Data below:

# # # # # # #

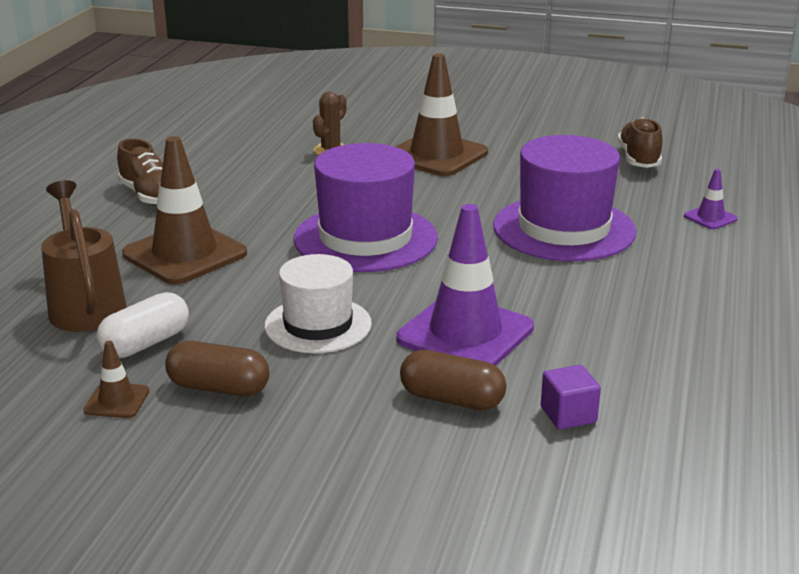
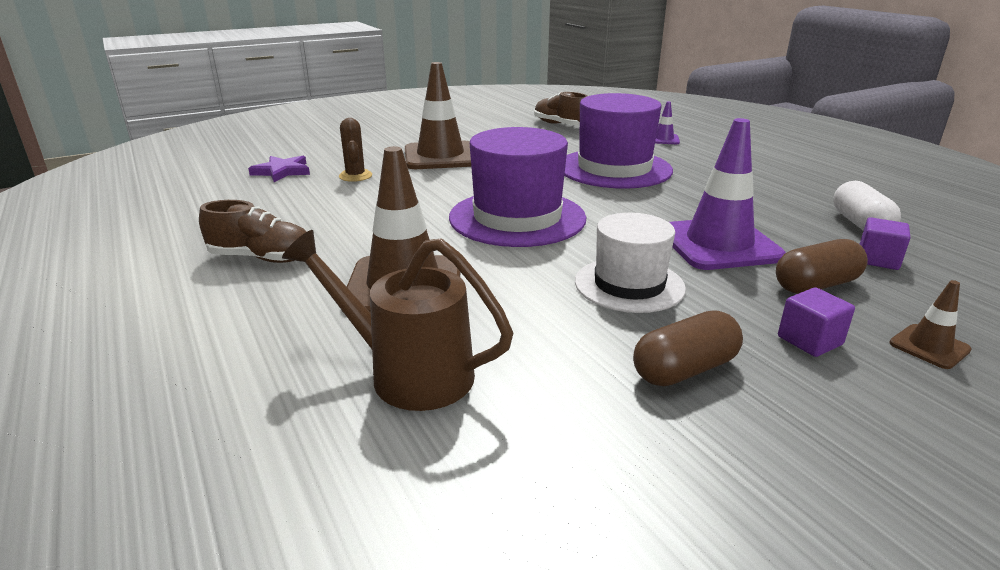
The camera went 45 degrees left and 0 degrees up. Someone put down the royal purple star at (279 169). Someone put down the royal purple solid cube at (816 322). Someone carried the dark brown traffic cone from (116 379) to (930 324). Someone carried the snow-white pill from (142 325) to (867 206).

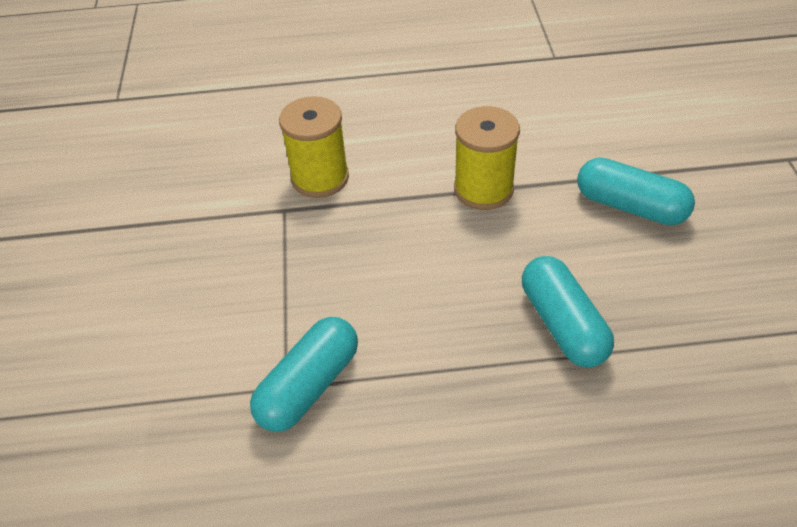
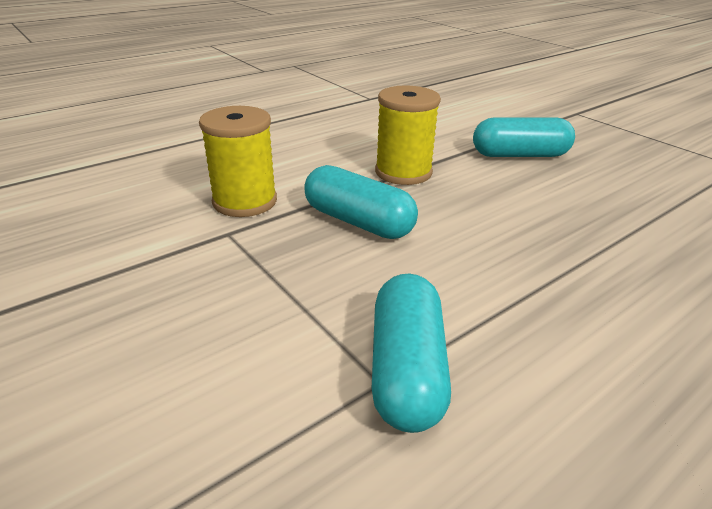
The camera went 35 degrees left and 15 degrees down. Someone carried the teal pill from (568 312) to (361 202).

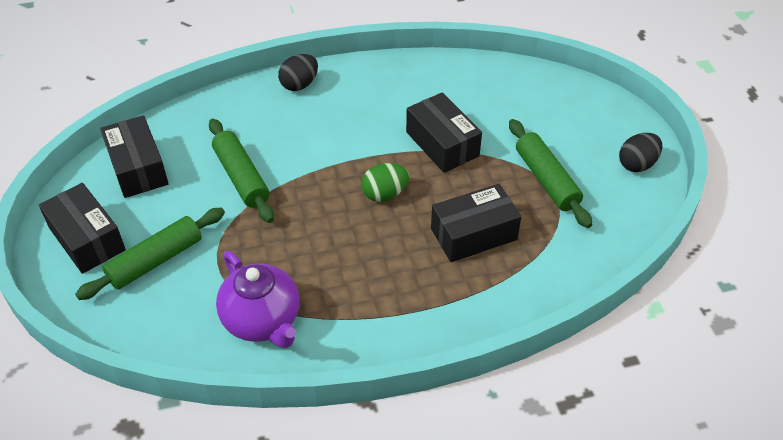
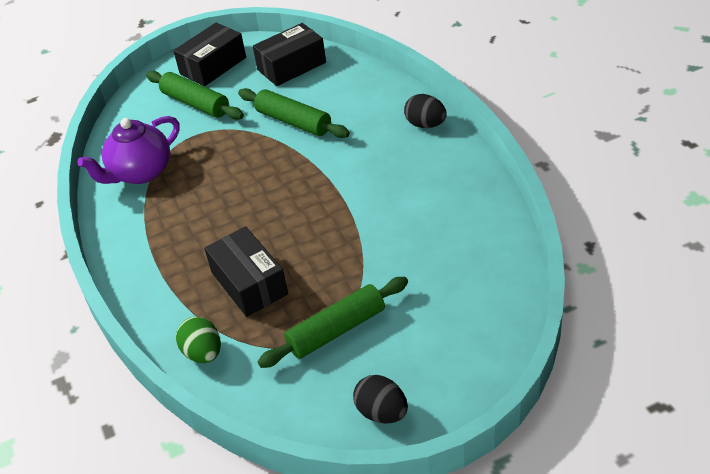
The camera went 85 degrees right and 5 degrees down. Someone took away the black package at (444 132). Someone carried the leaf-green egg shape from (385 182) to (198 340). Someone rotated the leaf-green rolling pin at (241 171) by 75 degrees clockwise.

# # # # # # #

Required action: With the pictures left out, write out all of the data exactly.

Written answer:
The camera went 45 degrees left and 0 degrees up. Someone put down the royal purple star at (279 169). Someone put down the royal purple solid cube at (816 322). Someone carried the dark brown traffic cone from (116 379) to (930 324). Someone carried the snow-white pill from (142 325) to (867 206).

The camera went 35 degrees left and 15 degrees down. Someone carried the teal pill from (568 312) to (361 202).

The camera went 85 degrees right and 5 degrees down. Someone took away the black package at (444 132). Someone carried the leaf-green egg shape from (385 182) to (198 340). Someone rotated the leaf-green rolling pin at (241 171) by 75 degrees clockwise.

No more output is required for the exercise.